Input records:
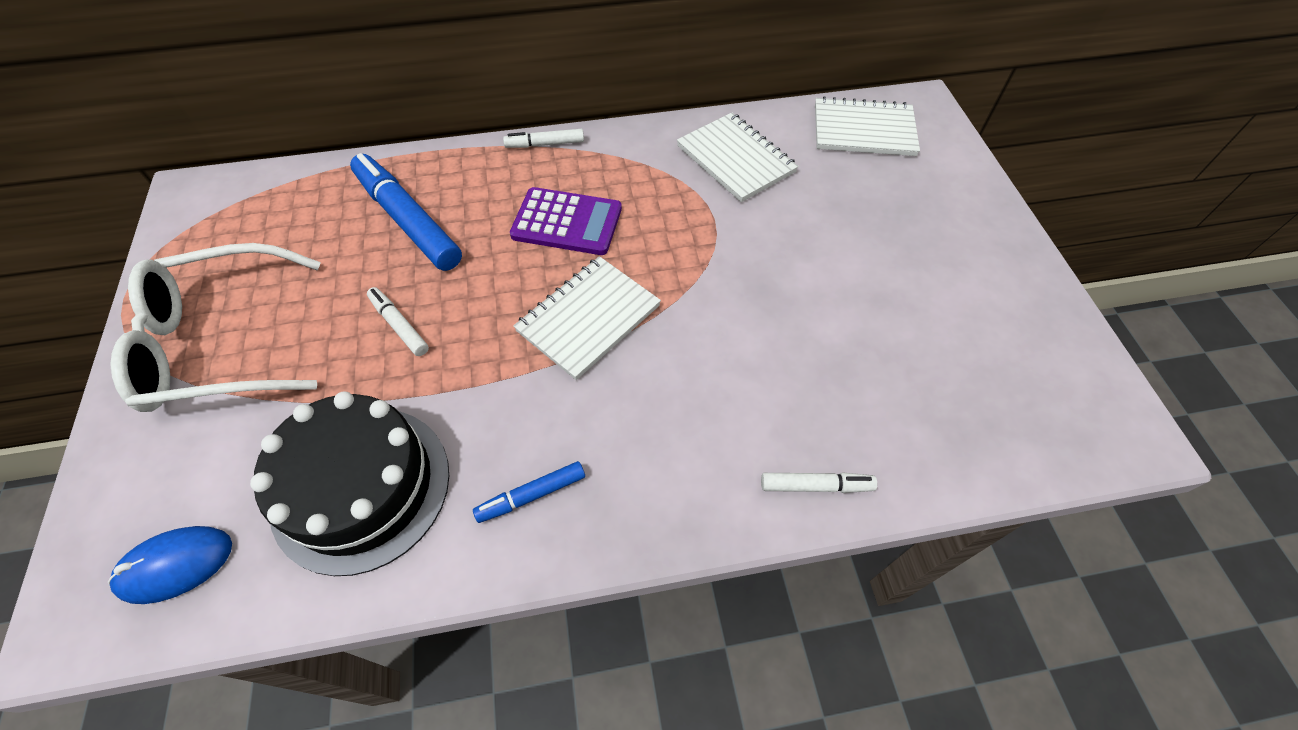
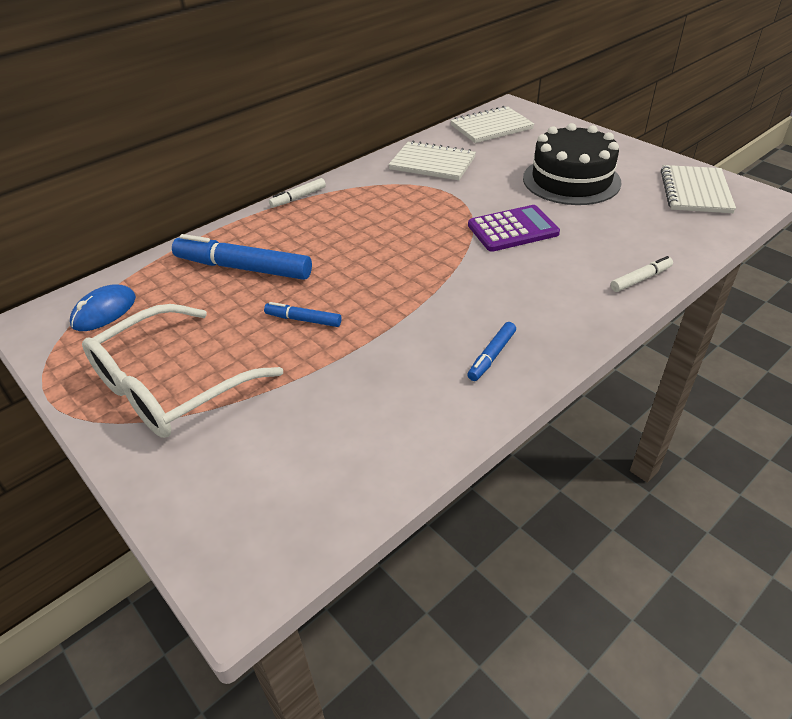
camera: 30 degrees left, 15 degrees down
blue mouse [108,526,232,604] -> blue mouse moved to [70,284,136,331]
black cake [250,391,449,576] -> black cake moved to [523,123,622,205]
white marker [367,287,429,356] -> blue marker [264,302,342,327]
purple calculator [510,187,622,255] -> purple calculator moved to [468,205,560,252]
white notebook [513,256,661,380] -> white notebook moved to [661,165,736,213]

Your goal:
Starting at the line that contains "blue mouse [108,526,232,604]", retype each line through the end of the listing above and nothing else.

Answer box:
blue mouse [108,526,232,604] -> blue mouse moved to [70,284,136,331]
black cake [250,391,449,576] -> black cake moved to [523,123,622,205]
white marker [367,287,429,356] -> blue marker [264,302,342,327]
purple calculator [510,187,622,255] -> purple calculator moved to [468,205,560,252]
white notebook [513,256,661,380] -> white notebook moved to [661,165,736,213]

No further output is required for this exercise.